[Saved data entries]
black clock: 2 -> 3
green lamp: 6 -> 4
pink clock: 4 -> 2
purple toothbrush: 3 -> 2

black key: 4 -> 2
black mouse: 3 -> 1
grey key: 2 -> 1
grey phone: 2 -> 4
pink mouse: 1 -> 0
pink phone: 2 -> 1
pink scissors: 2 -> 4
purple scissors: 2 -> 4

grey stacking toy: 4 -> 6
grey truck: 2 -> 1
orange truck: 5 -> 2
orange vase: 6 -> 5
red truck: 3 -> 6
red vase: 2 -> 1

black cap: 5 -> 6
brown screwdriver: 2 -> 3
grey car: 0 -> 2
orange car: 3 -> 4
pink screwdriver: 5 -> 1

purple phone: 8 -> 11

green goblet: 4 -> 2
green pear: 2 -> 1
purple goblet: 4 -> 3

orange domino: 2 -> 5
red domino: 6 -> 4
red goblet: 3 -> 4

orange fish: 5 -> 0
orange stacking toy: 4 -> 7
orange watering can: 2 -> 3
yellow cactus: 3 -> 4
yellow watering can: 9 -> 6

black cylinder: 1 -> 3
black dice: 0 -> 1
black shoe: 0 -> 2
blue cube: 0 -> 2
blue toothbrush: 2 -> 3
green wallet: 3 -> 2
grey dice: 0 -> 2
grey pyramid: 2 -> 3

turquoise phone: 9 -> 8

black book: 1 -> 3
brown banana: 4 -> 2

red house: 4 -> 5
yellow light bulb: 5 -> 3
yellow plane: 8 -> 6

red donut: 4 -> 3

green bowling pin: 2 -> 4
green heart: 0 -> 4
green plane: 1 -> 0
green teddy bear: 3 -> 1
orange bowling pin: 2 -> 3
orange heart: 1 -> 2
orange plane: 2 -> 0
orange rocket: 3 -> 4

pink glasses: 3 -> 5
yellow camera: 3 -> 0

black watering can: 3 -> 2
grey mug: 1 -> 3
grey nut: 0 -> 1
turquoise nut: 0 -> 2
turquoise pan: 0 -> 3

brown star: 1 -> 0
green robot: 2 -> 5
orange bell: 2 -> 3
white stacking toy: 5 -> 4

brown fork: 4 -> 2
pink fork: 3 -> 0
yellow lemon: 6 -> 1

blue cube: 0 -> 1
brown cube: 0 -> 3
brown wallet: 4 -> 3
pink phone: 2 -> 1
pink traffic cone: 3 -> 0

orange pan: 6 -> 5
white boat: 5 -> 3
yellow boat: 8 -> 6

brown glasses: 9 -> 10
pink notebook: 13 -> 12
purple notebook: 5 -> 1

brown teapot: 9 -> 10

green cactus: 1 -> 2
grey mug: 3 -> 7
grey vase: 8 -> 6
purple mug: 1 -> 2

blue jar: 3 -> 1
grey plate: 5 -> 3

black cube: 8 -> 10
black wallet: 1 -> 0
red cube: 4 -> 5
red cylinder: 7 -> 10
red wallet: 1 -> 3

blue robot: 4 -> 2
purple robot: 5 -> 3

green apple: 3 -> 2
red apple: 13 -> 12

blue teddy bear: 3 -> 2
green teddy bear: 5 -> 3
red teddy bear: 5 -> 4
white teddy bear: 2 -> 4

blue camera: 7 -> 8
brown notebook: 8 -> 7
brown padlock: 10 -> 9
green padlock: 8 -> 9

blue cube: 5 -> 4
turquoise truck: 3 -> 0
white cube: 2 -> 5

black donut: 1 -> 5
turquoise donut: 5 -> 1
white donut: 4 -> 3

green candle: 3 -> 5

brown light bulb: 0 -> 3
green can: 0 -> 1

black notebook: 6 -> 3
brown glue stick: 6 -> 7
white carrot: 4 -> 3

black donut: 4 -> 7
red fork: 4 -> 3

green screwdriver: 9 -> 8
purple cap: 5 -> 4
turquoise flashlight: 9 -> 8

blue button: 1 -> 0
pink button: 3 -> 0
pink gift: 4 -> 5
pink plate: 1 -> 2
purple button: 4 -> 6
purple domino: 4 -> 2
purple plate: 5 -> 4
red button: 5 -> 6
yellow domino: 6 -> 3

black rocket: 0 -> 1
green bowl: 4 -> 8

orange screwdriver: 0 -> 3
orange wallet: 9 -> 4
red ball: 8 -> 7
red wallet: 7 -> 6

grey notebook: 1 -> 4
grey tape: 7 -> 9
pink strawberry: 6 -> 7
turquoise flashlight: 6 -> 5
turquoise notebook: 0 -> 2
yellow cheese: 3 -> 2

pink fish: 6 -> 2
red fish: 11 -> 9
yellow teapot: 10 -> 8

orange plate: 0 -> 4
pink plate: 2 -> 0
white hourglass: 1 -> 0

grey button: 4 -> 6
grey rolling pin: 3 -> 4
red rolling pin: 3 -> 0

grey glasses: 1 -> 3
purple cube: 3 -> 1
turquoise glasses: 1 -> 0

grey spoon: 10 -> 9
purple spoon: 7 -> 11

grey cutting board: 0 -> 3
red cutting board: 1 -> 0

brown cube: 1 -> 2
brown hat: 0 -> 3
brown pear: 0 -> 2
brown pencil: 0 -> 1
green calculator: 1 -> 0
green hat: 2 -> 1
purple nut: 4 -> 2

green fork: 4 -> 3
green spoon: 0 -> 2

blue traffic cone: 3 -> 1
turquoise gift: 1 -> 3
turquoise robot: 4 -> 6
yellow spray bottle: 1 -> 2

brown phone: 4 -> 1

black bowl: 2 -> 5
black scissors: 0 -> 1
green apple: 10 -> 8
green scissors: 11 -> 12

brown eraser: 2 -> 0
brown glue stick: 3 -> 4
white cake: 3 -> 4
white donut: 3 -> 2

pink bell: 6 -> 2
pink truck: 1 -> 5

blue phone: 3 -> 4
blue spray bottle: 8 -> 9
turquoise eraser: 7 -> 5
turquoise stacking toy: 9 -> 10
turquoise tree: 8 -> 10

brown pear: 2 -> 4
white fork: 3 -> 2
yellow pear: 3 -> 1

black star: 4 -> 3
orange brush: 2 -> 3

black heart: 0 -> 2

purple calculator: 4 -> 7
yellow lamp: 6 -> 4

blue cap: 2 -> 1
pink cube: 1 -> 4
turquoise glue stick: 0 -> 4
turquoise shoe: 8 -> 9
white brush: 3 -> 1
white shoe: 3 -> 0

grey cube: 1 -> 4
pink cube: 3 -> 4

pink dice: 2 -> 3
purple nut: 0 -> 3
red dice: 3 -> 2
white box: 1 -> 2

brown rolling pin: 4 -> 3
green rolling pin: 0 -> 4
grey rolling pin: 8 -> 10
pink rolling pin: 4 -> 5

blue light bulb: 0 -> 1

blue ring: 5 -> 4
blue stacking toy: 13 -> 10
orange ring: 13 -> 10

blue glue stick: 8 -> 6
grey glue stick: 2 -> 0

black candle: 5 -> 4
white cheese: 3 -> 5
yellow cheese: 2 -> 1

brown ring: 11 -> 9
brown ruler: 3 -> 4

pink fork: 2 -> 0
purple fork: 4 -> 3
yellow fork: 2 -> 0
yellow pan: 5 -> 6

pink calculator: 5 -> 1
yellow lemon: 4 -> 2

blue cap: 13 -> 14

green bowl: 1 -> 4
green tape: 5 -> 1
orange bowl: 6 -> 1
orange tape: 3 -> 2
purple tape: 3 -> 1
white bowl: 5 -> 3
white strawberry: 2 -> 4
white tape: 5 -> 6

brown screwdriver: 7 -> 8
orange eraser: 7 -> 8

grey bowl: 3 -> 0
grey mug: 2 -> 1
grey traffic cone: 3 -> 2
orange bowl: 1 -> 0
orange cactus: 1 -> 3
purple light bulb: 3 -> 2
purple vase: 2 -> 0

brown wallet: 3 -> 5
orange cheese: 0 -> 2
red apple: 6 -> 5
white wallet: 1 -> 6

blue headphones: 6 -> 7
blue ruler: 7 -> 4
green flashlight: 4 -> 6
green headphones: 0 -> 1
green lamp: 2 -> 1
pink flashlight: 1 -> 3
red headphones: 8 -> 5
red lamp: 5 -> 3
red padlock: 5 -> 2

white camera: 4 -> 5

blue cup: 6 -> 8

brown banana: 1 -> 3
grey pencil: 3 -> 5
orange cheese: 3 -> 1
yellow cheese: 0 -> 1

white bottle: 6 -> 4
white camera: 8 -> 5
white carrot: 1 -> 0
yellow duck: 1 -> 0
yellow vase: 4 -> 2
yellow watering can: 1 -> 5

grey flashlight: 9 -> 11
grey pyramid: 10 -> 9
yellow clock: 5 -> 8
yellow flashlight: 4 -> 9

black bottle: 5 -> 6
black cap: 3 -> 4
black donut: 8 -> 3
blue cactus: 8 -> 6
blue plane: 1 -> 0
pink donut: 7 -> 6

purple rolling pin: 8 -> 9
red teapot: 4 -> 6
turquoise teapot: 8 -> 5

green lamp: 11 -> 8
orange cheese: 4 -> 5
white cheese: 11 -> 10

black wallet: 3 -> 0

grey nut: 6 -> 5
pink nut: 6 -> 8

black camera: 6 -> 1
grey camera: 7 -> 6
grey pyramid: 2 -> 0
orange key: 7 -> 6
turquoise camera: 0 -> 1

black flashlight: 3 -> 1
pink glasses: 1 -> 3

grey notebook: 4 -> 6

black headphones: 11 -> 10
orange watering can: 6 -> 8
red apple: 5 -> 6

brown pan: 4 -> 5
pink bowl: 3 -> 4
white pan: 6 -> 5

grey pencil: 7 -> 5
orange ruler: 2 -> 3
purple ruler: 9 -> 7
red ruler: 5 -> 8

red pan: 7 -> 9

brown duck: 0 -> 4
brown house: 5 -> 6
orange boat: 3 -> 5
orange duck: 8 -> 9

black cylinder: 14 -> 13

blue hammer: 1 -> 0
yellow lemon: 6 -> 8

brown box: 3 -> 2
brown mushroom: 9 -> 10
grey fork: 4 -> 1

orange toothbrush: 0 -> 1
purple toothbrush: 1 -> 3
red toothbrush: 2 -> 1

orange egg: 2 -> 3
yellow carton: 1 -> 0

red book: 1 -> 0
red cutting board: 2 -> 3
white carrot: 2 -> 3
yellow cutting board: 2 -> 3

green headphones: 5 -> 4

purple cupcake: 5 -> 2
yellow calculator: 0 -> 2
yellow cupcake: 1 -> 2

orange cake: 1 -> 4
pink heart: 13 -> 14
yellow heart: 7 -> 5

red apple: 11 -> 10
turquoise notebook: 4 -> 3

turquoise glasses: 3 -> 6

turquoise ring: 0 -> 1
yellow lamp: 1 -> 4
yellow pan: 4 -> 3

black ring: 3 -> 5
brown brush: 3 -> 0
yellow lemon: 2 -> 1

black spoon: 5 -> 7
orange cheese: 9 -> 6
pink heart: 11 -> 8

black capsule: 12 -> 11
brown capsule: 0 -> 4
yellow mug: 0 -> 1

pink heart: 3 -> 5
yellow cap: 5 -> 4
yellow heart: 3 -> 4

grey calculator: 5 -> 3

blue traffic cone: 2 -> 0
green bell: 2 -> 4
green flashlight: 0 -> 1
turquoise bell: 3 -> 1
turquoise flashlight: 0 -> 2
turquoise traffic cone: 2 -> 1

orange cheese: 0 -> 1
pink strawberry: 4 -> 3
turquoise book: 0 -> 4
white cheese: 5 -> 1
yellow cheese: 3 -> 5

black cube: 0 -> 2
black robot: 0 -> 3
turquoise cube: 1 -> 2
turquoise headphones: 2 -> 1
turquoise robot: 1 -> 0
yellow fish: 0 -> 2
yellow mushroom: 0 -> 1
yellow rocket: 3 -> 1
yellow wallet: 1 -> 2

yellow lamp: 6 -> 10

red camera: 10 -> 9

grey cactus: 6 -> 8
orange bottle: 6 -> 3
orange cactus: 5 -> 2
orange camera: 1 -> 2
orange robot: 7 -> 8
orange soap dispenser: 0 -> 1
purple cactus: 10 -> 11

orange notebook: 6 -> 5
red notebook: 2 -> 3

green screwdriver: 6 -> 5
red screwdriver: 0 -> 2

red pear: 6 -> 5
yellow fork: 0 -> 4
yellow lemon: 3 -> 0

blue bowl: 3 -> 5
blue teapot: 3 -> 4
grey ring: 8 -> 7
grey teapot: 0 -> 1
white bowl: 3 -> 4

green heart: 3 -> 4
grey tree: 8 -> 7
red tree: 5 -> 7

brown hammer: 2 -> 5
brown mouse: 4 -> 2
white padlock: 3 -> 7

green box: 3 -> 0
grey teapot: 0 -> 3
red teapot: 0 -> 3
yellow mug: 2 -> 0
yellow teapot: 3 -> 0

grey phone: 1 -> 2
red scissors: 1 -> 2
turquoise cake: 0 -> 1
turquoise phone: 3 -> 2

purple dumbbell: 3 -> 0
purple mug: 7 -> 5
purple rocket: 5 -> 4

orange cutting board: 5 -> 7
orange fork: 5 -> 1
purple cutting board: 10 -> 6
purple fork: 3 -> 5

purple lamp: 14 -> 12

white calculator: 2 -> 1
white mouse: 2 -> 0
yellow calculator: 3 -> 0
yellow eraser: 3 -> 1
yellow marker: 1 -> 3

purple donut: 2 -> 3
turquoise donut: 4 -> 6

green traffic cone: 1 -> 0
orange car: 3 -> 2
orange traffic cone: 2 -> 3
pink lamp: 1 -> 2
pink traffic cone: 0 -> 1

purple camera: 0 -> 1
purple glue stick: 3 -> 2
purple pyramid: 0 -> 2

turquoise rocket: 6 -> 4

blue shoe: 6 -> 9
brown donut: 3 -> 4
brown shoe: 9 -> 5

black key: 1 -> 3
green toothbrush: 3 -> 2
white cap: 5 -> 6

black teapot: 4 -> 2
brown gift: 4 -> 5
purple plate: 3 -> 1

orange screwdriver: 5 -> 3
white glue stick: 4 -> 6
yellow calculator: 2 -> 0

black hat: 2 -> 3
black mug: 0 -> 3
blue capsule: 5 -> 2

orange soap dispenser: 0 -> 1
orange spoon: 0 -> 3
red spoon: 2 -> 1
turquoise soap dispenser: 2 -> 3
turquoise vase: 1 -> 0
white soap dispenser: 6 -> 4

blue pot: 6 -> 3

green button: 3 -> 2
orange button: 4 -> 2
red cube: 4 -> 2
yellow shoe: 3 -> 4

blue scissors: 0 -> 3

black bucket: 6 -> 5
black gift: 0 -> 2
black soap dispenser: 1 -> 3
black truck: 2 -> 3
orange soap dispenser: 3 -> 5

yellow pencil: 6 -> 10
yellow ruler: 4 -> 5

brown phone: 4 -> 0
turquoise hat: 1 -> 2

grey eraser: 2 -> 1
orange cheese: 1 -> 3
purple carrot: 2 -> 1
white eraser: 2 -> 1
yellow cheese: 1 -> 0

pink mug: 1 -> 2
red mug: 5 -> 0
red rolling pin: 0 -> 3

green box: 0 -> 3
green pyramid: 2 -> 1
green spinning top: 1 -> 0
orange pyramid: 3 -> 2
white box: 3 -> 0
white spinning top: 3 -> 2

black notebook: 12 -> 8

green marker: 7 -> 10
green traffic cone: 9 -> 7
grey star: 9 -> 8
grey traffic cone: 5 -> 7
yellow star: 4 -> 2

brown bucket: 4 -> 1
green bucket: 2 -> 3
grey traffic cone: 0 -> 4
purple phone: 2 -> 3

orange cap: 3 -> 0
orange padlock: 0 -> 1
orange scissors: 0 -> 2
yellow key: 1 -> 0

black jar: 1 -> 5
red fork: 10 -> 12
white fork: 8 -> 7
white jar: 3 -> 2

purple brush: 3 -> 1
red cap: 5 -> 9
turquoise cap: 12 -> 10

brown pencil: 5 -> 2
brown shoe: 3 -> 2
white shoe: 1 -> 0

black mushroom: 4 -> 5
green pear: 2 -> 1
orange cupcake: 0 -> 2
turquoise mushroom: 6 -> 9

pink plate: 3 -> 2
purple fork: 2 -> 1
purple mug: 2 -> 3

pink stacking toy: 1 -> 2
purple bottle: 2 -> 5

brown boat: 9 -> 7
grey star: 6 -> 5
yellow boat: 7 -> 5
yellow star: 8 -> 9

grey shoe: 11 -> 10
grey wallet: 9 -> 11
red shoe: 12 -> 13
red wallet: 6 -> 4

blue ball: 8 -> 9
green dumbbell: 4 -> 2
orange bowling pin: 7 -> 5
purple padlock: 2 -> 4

--- Work order ---
Your answer should consist of copies of the lines above that include the string "bowling".

--- Answer for the task ---
green bowling pin: 2 -> 4
orange bowling pin: 2 -> 3
orange bowling pin: 7 -> 5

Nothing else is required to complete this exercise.